Task directions
Print the listing below a second time, exactly, and omit its images.

Input data
BEGIN
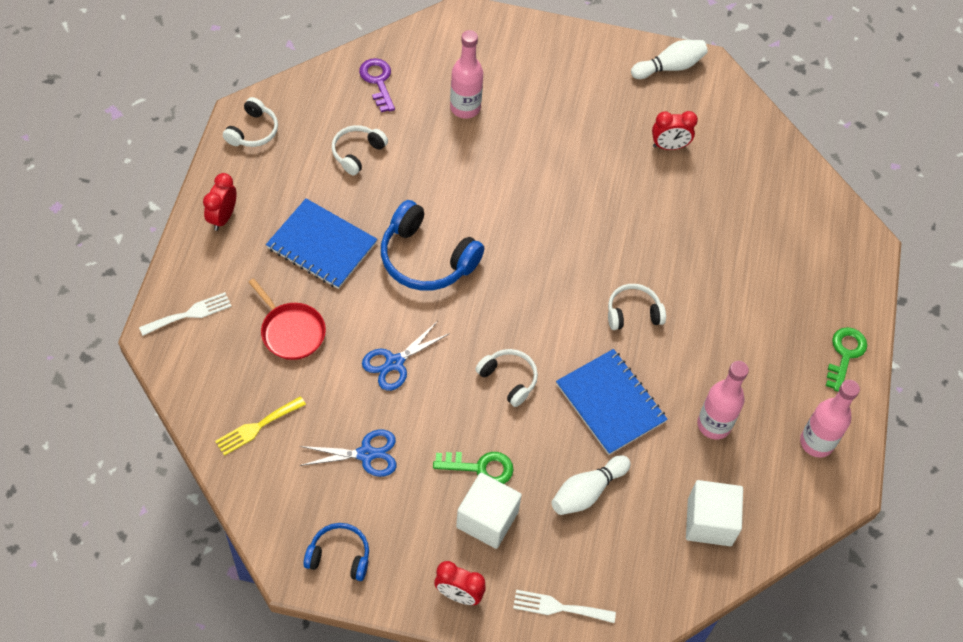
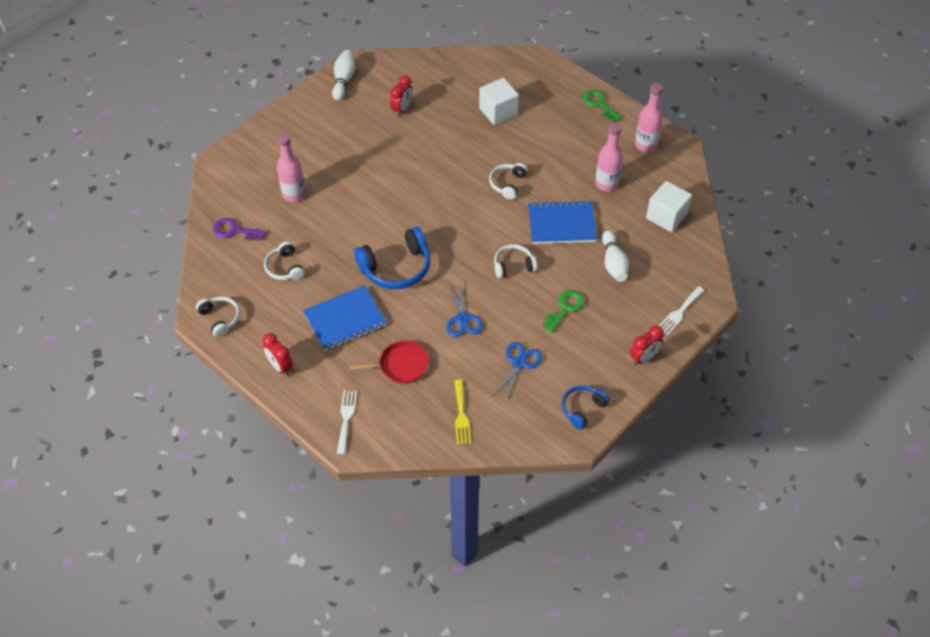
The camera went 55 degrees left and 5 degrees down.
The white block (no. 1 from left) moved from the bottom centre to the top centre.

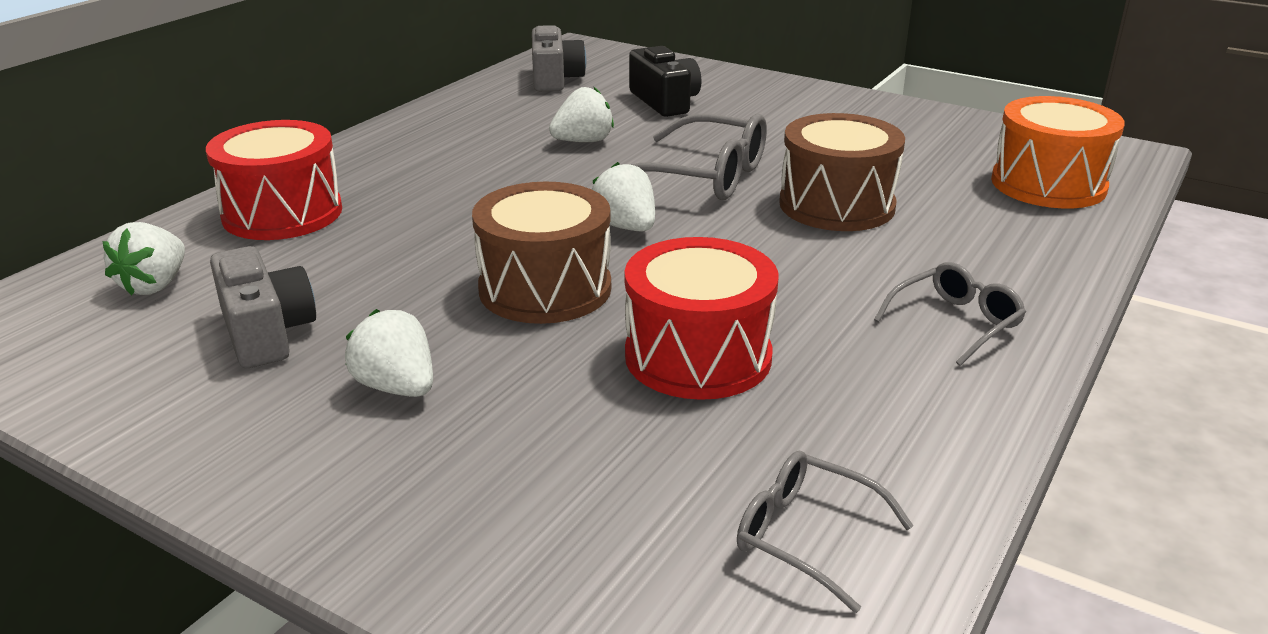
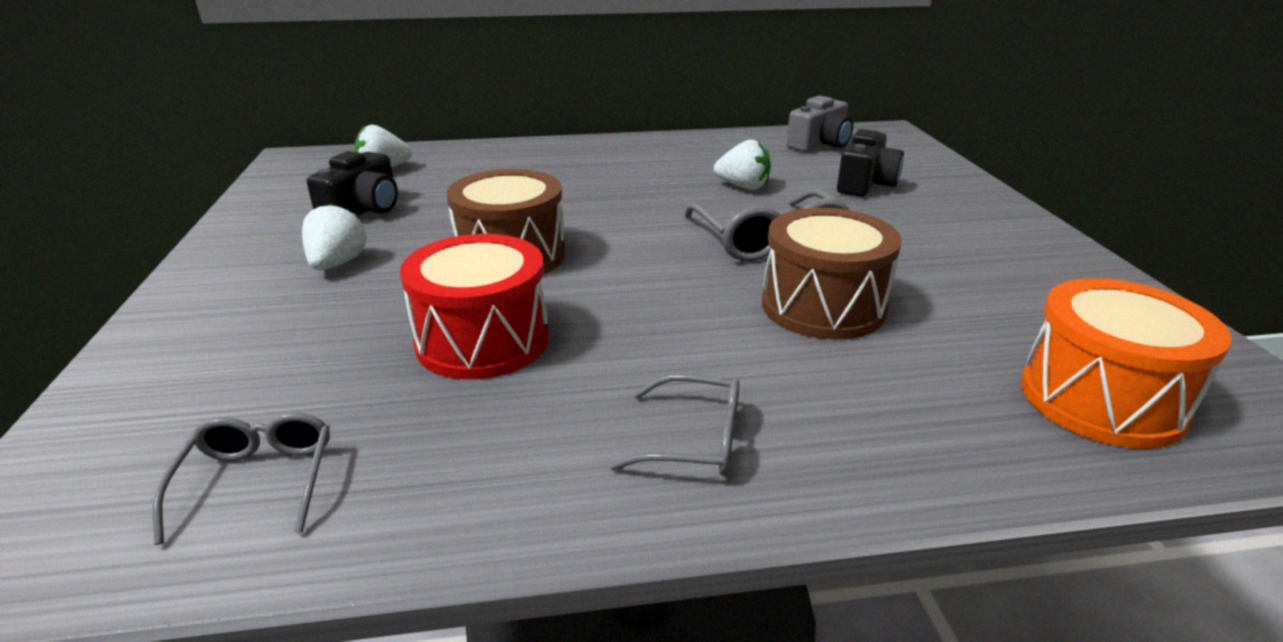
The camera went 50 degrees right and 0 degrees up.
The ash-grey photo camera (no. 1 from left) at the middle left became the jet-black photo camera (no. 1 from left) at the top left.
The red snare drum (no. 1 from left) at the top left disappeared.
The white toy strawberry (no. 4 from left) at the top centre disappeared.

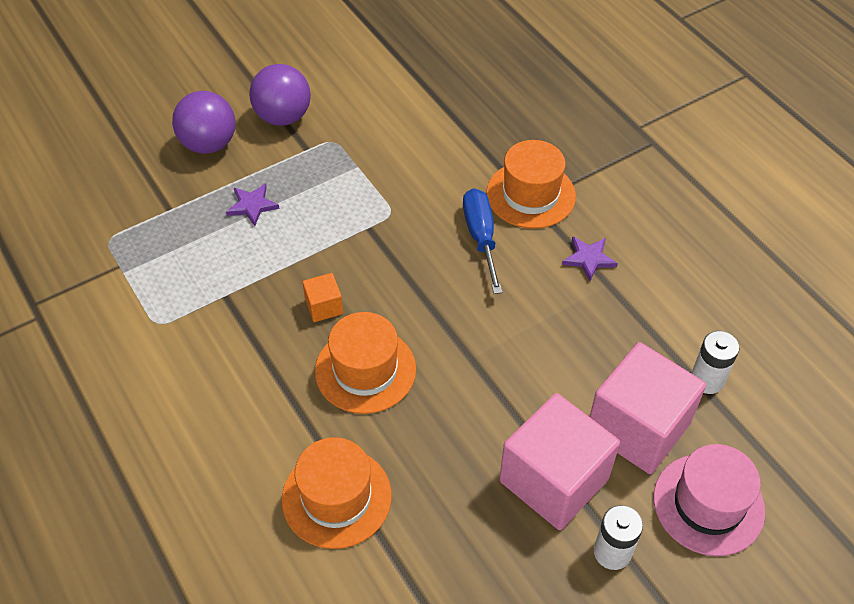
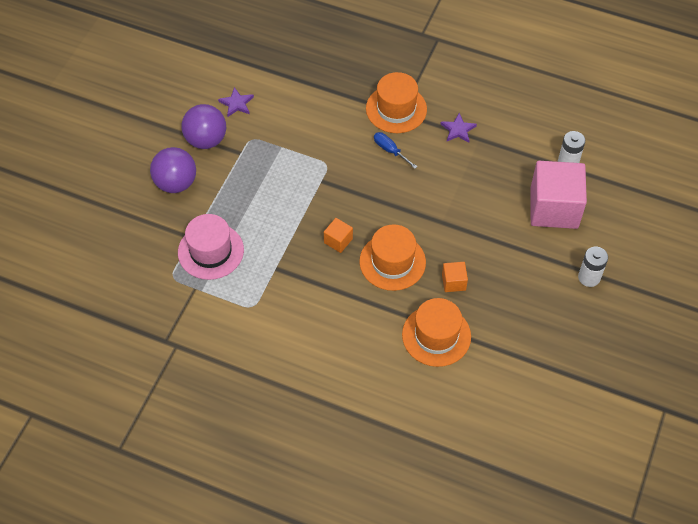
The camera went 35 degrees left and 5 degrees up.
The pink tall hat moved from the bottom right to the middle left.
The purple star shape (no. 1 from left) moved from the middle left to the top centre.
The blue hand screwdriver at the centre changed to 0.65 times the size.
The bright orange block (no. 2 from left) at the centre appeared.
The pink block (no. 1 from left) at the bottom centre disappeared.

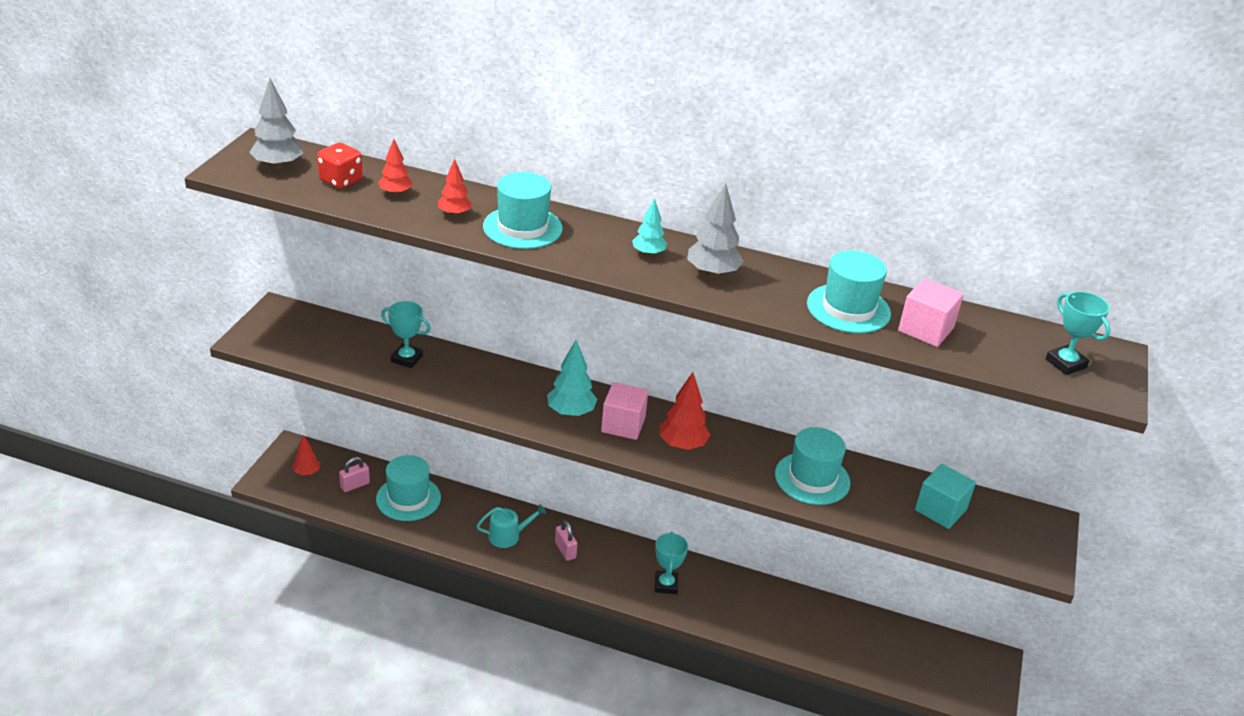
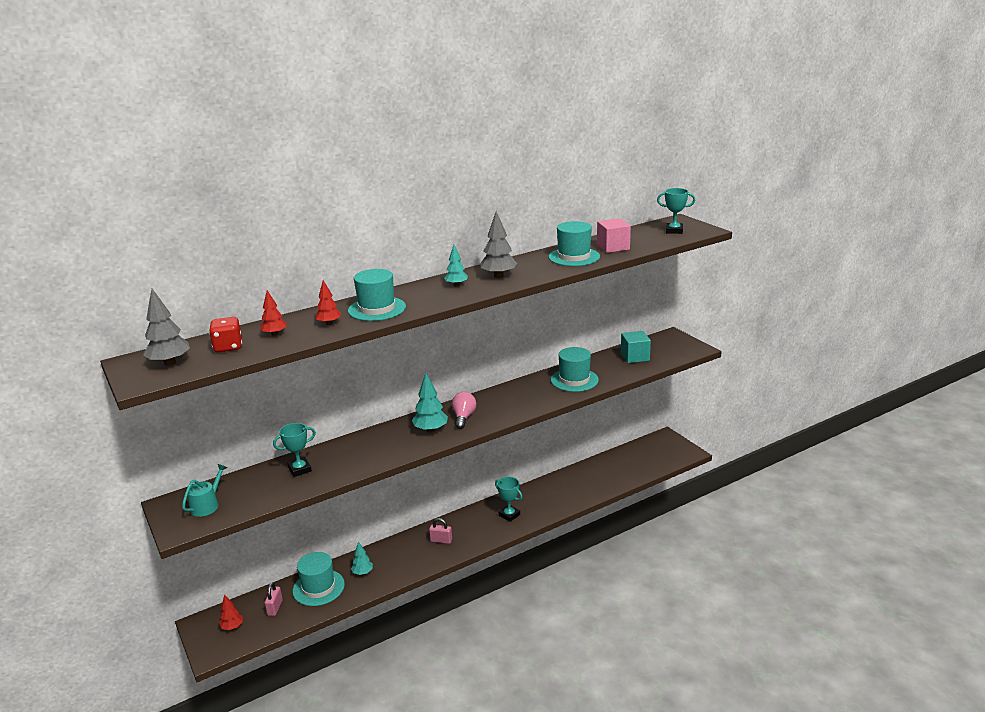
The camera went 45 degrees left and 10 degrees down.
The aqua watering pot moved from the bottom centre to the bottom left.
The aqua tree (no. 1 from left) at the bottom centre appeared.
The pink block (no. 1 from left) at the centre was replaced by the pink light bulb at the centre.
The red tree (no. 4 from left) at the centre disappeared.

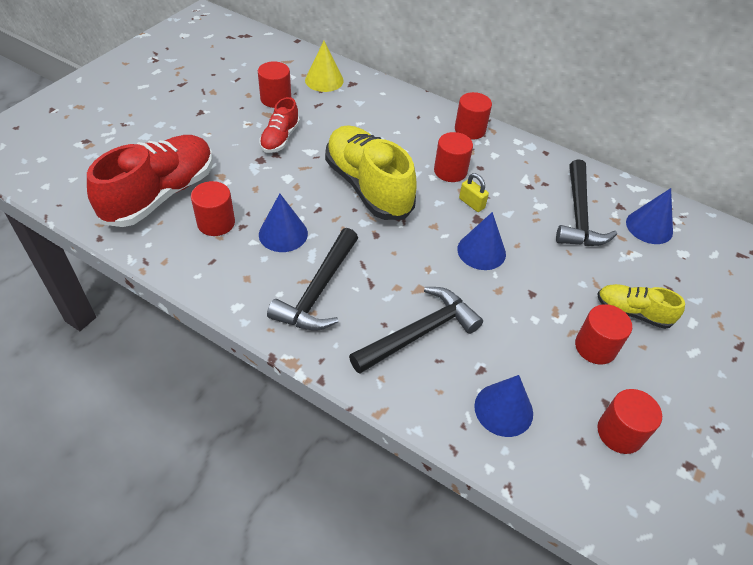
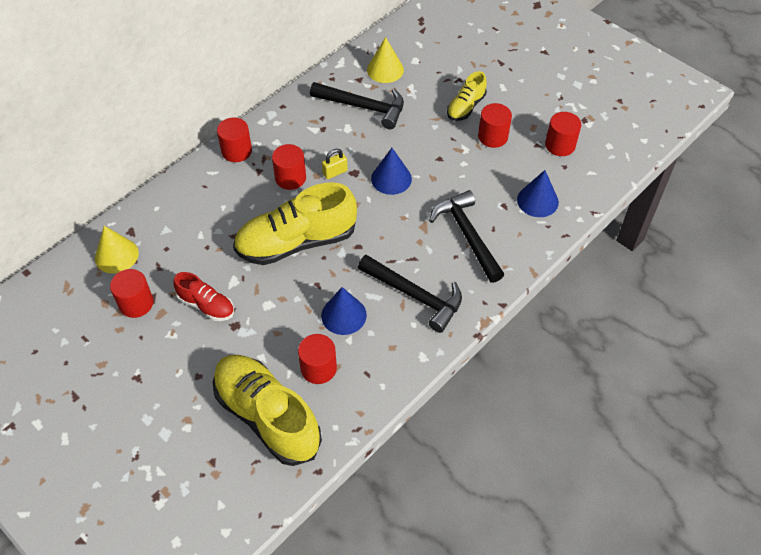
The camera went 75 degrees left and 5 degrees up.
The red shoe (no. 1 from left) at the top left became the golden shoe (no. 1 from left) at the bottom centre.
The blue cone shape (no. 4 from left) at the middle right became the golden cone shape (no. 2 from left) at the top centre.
END
Output for this task
The camera went 55 degrees left and 5 degrees down.
The white block (no. 1 from left) moved from the bottom centre to the top centre.

The camera went 50 degrees right and 0 degrees up.
The ash-grey photo camera (no. 1 from left) at the middle left became the jet-black photo camera (no. 1 from left) at the top left.
The red snare drum (no. 1 from left) at the top left disappeared.
The white toy strawberry (no. 4 from left) at the top centre disappeared.

The camera went 35 degrees left and 5 degrees up.
The pink tall hat moved from the bottom right to the middle left.
The purple star shape (no. 1 from left) moved from the middle left to the top centre.
The blue hand screwdriver at the centre changed to 0.65 times the size.
The bright orange block (no. 2 from left) at the centre appeared.
The pink block (no. 1 from left) at the bottom centre disappeared.

The camera went 45 degrees left and 10 degrees down.
The aqua watering pot moved from the bottom centre to the bottom left.
The aqua tree (no. 1 from left) at the bottom centre appeared.
The pink block (no. 1 from left) at the centre was replaced by the pink light bulb at the centre.
The red tree (no. 4 from left) at the centre disappeared.

The camera went 75 degrees left and 5 degrees up.
The red shoe (no. 1 from left) at the top left became the golden shoe (no. 1 from left) at the bottom centre.
The blue cone shape (no. 4 from left) at the middle right became the golden cone shape (no. 2 from left) at the top centre.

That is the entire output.